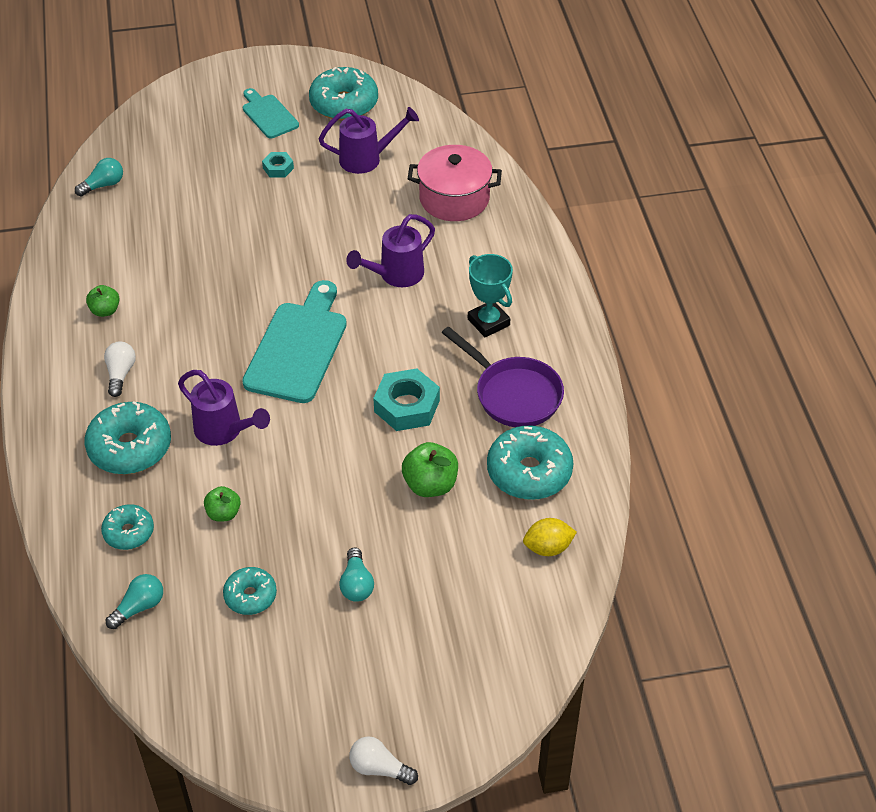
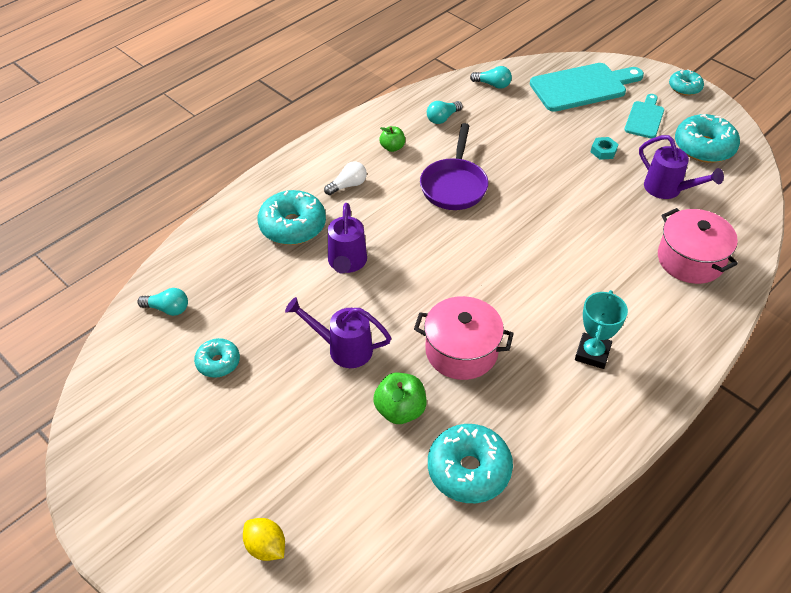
camera: 55 degrees right, 0 degrees up
(129, 532) = (224, 267): turquoise donut -> turquoise donut (684, 87)
(223, 513) = (277, 305): green apple -> none
(298, 347) = (455, 257): turquoise cutting board -> turquoise cutting board (582, 87)
(356, 584) = (272, 419): turquoise light bulb -> turquoise light bulb (442, 118)
(379, 768) = (116, 533): white light bulb -> none
(396, 275) = (578, 271): purple watering can -> purple watering can (343, 349)
(407, 406) = (461, 351): turquoise nut -> pink pot
(513, 394) = (537, 412): purple pan -> purple pan (454, 185)
(548, 548) = (404, 529): yellow lemon -> yellow lemon (266, 547)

Exercise objective: Beginning with the line that contains "(298, 347) = (455, 257): turquoise", quote each line exactly through the last line of the entries above, and nothing beyond them.

The answer:
(298, 347) = (455, 257): turquoise cutting board -> turquoise cutting board (582, 87)
(356, 584) = (272, 419): turquoise light bulb -> turquoise light bulb (442, 118)
(379, 768) = (116, 533): white light bulb -> none
(396, 275) = (578, 271): purple watering can -> purple watering can (343, 349)
(407, 406) = (461, 351): turquoise nut -> pink pot
(513, 394) = (537, 412): purple pan -> purple pan (454, 185)
(548, 548) = (404, 529): yellow lemon -> yellow lemon (266, 547)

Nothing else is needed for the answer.